Produce as output only the lines below starting at the line with "orange cactus [30,153,98,229]" and continuing through the line with "camera: 70 degrees right, 5 degrees down", each one exactly as written.
◆ ◆ ◆ ◆
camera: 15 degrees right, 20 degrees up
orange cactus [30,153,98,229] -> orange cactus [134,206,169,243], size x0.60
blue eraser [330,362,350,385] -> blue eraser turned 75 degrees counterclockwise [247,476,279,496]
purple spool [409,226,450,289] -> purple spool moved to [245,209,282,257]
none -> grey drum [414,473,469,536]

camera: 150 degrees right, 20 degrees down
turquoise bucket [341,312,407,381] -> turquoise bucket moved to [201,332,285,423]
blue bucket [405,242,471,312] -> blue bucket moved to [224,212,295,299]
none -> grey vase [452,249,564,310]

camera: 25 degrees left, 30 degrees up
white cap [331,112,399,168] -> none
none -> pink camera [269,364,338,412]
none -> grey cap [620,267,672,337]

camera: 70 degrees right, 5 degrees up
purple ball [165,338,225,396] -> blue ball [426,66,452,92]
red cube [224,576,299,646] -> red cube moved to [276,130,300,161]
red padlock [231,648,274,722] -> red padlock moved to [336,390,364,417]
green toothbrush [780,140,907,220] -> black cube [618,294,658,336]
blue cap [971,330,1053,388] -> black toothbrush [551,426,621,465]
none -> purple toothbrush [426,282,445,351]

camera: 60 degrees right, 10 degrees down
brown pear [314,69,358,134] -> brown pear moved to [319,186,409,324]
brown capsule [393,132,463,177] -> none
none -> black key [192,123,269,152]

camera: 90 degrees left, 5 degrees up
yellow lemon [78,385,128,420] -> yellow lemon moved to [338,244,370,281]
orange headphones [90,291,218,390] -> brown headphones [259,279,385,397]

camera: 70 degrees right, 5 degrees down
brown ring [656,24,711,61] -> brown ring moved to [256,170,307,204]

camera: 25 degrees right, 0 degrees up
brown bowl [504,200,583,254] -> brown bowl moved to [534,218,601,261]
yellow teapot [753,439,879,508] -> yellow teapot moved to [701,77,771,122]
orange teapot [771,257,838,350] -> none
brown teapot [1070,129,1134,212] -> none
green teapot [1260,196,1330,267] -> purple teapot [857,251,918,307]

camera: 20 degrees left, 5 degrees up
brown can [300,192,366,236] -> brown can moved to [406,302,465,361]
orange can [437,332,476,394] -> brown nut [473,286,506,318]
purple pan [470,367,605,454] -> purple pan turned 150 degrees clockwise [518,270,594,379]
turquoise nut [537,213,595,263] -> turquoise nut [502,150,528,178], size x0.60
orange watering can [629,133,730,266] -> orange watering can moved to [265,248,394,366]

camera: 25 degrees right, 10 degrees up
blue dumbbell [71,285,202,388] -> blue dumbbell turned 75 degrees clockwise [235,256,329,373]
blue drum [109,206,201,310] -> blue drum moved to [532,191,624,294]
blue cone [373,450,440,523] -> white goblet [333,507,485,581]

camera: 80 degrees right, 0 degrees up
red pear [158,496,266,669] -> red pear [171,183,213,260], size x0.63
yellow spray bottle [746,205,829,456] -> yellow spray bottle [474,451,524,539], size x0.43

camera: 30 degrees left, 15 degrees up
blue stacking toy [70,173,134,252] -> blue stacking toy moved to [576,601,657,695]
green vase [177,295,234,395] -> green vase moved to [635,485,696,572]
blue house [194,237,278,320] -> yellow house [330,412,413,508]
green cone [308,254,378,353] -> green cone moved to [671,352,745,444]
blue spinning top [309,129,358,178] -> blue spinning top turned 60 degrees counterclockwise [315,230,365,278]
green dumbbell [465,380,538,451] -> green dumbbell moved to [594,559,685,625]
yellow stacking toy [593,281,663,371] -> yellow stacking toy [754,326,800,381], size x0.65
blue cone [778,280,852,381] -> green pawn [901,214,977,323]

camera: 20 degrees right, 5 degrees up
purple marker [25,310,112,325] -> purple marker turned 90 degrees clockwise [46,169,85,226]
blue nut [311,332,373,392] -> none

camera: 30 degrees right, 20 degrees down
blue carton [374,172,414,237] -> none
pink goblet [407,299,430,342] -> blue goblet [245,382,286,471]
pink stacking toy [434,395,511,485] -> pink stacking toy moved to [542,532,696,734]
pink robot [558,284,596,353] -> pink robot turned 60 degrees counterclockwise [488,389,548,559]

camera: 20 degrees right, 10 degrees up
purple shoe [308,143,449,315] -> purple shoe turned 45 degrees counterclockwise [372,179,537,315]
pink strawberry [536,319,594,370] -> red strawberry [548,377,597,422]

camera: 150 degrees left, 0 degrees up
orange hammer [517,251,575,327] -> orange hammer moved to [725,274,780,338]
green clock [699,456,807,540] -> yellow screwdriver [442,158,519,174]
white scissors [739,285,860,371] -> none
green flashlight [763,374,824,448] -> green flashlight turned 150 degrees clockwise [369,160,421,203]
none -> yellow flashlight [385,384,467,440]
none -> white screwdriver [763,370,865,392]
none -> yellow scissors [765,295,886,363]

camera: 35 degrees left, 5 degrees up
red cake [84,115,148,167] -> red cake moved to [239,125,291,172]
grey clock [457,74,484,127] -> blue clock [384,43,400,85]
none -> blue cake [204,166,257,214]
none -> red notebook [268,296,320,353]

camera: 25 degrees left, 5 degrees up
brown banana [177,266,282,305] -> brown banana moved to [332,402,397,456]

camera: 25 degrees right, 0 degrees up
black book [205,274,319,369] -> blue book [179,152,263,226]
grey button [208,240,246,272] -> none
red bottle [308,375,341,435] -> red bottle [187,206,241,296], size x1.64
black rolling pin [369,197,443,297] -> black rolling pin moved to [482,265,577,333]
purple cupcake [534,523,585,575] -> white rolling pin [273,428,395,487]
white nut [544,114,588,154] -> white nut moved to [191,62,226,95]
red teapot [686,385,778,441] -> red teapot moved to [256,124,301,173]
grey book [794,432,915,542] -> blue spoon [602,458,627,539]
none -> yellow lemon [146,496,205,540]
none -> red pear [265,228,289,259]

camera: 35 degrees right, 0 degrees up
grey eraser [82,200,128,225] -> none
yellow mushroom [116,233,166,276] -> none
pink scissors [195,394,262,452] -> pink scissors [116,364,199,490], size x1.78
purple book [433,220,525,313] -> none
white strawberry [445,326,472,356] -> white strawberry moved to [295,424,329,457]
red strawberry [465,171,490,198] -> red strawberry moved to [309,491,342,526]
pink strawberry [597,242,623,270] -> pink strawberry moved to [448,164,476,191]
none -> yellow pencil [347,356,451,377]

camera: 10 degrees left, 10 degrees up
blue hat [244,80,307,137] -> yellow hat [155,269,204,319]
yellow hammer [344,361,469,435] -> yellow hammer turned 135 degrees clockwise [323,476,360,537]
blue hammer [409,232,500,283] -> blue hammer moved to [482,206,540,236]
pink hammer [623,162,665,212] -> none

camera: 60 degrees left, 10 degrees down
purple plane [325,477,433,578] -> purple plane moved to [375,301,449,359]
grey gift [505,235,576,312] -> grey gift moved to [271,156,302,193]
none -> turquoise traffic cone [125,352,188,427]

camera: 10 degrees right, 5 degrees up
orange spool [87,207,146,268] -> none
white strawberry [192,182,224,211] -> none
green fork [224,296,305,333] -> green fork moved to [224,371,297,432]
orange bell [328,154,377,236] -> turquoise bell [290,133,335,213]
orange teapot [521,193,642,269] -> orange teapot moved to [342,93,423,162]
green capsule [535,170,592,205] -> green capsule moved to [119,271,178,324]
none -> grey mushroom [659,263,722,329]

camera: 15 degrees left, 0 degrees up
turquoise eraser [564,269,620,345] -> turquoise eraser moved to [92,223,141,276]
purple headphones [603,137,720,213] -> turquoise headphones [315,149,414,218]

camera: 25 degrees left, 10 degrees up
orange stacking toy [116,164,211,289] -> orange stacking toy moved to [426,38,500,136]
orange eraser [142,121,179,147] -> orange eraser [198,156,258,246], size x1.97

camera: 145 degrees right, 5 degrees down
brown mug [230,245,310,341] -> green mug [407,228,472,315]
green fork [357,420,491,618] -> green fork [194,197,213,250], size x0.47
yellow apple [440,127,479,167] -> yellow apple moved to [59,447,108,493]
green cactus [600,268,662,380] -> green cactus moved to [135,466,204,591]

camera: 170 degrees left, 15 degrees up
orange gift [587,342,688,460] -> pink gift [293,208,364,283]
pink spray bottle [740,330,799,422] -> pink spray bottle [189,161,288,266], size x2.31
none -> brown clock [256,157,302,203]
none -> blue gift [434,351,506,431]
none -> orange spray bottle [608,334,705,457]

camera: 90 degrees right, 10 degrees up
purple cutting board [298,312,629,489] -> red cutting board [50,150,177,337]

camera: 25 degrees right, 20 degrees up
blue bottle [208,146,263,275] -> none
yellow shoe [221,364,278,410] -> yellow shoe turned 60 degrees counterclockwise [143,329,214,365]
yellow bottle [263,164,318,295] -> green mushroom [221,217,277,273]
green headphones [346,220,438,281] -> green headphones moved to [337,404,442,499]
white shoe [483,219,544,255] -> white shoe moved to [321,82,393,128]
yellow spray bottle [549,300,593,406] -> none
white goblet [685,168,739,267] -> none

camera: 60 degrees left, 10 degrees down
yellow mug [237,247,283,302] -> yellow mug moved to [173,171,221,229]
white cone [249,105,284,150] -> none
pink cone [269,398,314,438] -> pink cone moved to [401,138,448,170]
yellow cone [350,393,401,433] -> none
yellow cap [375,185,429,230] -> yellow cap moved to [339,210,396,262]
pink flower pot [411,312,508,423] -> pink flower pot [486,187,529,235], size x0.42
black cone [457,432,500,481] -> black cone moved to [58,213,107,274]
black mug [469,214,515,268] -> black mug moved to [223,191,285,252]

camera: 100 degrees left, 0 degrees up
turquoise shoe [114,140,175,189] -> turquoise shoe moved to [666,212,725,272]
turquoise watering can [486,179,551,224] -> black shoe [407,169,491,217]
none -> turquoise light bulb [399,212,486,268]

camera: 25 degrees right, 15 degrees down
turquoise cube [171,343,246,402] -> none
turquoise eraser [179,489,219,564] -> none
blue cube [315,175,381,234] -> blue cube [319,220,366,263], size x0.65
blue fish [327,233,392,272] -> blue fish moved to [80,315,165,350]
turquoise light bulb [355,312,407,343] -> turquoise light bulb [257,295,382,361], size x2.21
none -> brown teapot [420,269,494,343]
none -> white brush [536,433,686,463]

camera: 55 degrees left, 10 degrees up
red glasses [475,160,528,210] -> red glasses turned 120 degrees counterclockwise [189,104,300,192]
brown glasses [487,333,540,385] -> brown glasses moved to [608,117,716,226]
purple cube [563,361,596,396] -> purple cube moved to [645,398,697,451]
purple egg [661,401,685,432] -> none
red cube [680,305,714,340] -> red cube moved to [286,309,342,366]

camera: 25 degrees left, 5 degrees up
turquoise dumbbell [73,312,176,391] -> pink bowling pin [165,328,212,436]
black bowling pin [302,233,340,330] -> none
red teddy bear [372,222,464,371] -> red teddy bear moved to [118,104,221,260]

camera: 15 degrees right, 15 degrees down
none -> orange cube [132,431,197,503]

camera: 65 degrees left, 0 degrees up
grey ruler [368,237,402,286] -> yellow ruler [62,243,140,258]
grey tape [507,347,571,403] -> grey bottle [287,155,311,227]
◆ ◆ ◆ ◆
◆ **Solution**:
orange cactus [30,153,98,229] -> orange cactus [134,206,169,243], size x0.60
blue eraser [330,362,350,385] -> blue eraser turned 75 degrees counterclockwise [247,476,279,496]
purple spool [409,226,450,289] -> purple spool moved to [245,209,282,257]
none -> grey drum [414,473,469,536]

camera: 150 degrees right, 20 degrees down
turquoise bucket [341,312,407,381] -> turquoise bucket moved to [201,332,285,423]
blue bucket [405,242,471,312] -> blue bucket moved to [224,212,295,299]
none -> grey vase [452,249,564,310]

camera: 25 degrees left, 30 degrees up
white cap [331,112,399,168] -> none
none -> pink camera [269,364,338,412]
none -> grey cap [620,267,672,337]

camera: 70 degrees right, 5 degrees up
purple ball [165,338,225,396] -> blue ball [426,66,452,92]
red cube [224,576,299,646] -> red cube moved to [276,130,300,161]
red padlock [231,648,274,722] -> red padlock moved to [336,390,364,417]
green toothbrush [780,140,907,220] -> black cube [618,294,658,336]
blue cap [971,330,1053,388] -> black toothbrush [551,426,621,465]
none -> purple toothbrush [426,282,445,351]

camera: 60 degrees right, 10 degrees down
brown pear [314,69,358,134] -> brown pear moved to [319,186,409,324]
brown capsule [393,132,463,177] -> none
none -> black key [192,123,269,152]

camera: 90 degrees left, 5 degrees up
yellow lemon [78,385,128,420] -> yellow lemon moved to [338,244,370,281]
orange headphones [90,291,218,390] -> brown headphones [259,279,385,397]

camera: 70 degrees right, 5 degrees down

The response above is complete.